HOW TO COMPLETE THIS TASK:
Restate the listing below word for word, pictures excluded.
---
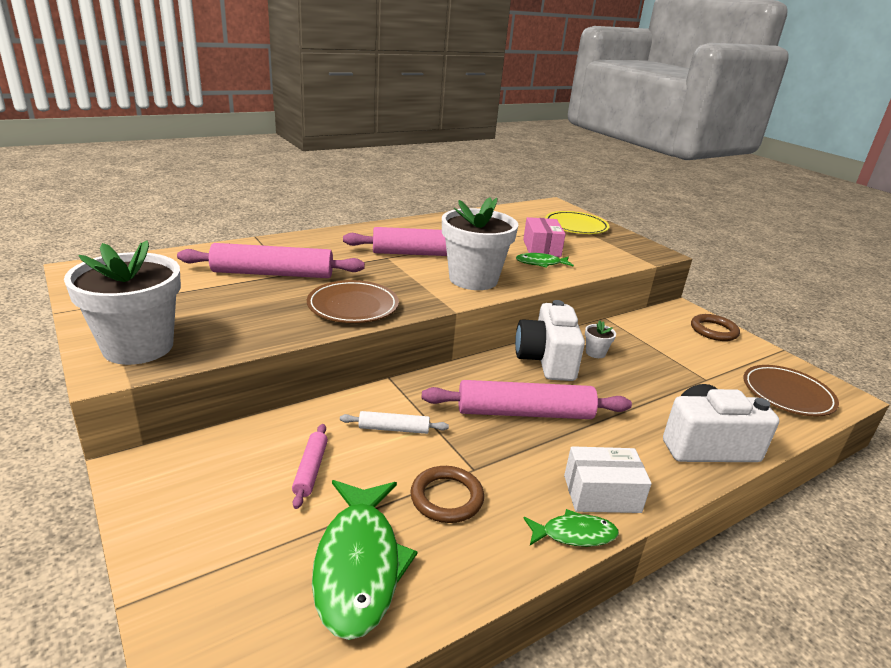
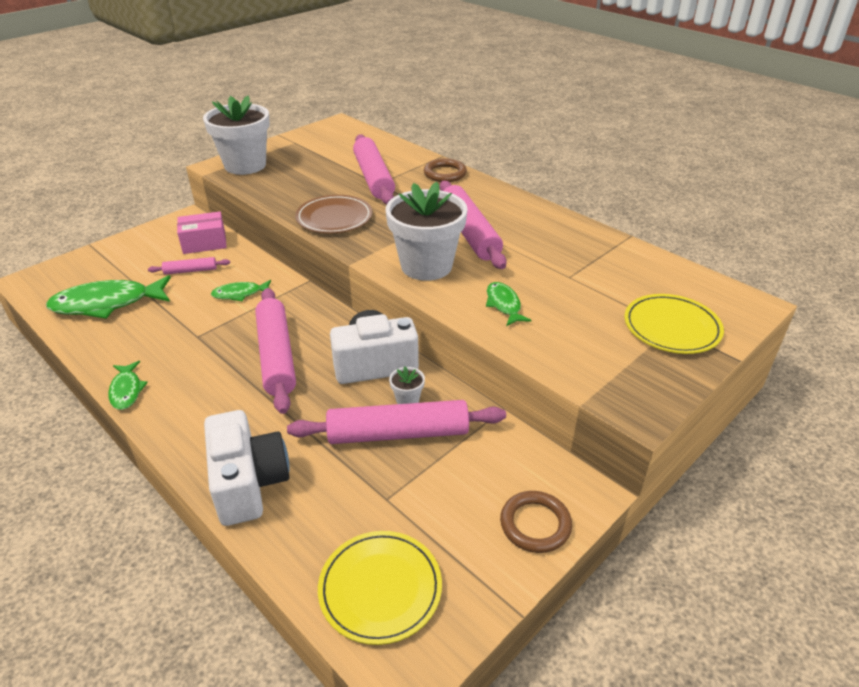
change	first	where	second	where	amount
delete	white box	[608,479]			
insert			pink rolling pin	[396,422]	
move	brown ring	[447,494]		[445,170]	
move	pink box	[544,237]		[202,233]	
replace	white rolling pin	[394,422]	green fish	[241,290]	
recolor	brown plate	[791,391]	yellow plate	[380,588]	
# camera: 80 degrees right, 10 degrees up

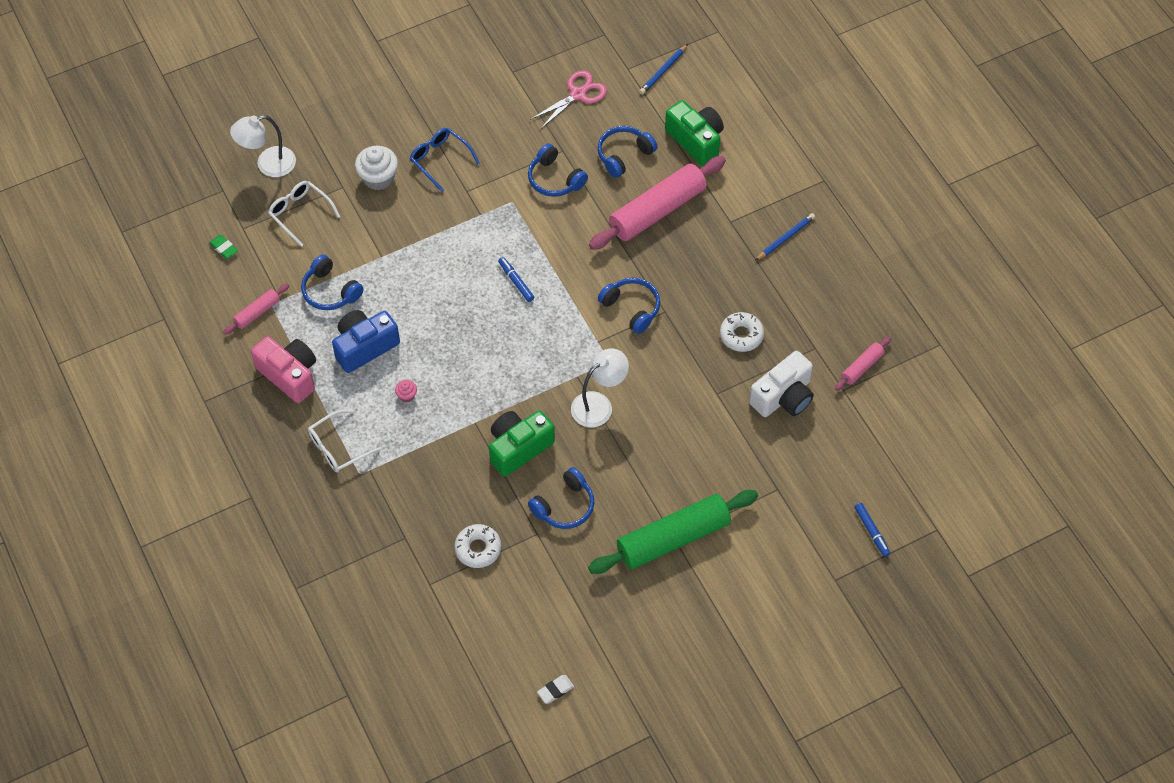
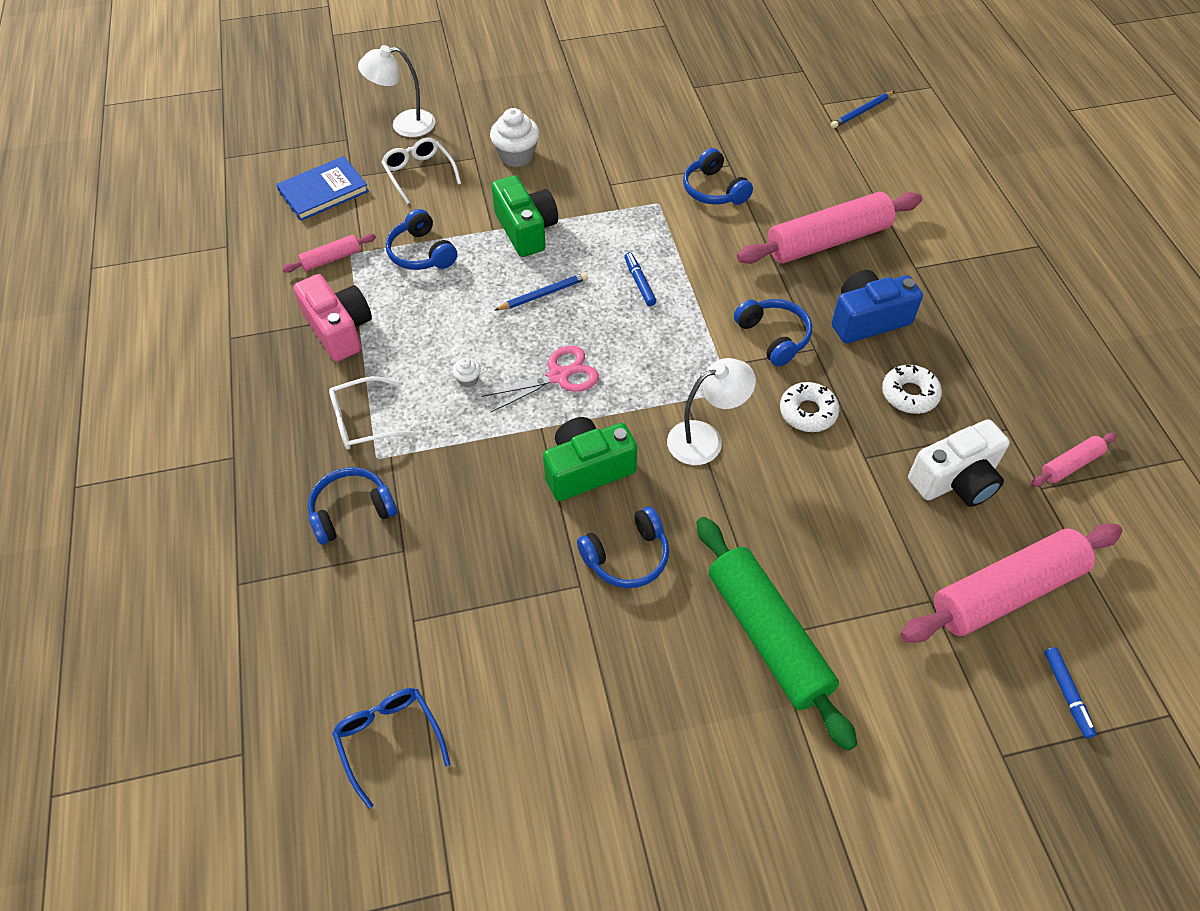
change	first	where	second	where	amount
delete	white eraser	[555,689]			
insert			pink rolling pin	[1012,583]	
move	blue camera	[366,341]		[877,306]	
move	blue glasses	[445,160]		[391,748]	
move	white donut	[478,546]		[809,407]	
move	pink scissors	[568,99]		[540,379]	
move	blue headphones	[628,152]		[352,506]	
move	green camera	[694,133]		[524,216]	
move	blue pencil	[785,237]		[541,291]	
replace	green eraser	[223,247]	blue book	[322,188]	
recolor	pink cupcake	[406,391]	white cupcake	[466,372]	
rotate	green rolling pin	[673,532]		[776,634]	75 degrees clockwise
# camera: 15 degrees right, 5 degrees down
---
RESULT FOR THIS EXERCISE:
change	first	where	second	where	amount
delete	white box	[608,479]			
insert			pink rolling pin	[396,422]	
move	brown ring	[447,494]		[445,170]	
move	pink box	[544,237]		[202,233]	
replace	white rolling pin	[394,422]	green fish	[241,290]	
recolor	brown plate	[791,391]	yellow plate	[380,588]	
# camera: 80 degrees right, 10 degrees up

change	first	where	second	where	amount
delete	white eraser	[555,689]			
insert			pink rolling pin	[1012,583]	
move	blue camera	[366,341]		[877,306]	
move	blue glasses	[445,160]		[391,748]	
move	white donut	[478,546]		[809,407]	
move	pink scissors	[568,99]		[540,379]	
move	blue headphones	[628,152]		[352,506]	
move	green camera	[694,133]		[524,216]	
move	blue pencil	[785,237]		[541,291]	
replace	green eraser	[223,247]	blue book	[322,188]	
recolor	pink cupcake	[406,391]	white cupcake	[466,372]	
rotate	green rolling pin	[673,532]		[776,634]	75 degrees clockwise
# camera: 15 degrees right, 5 degrees down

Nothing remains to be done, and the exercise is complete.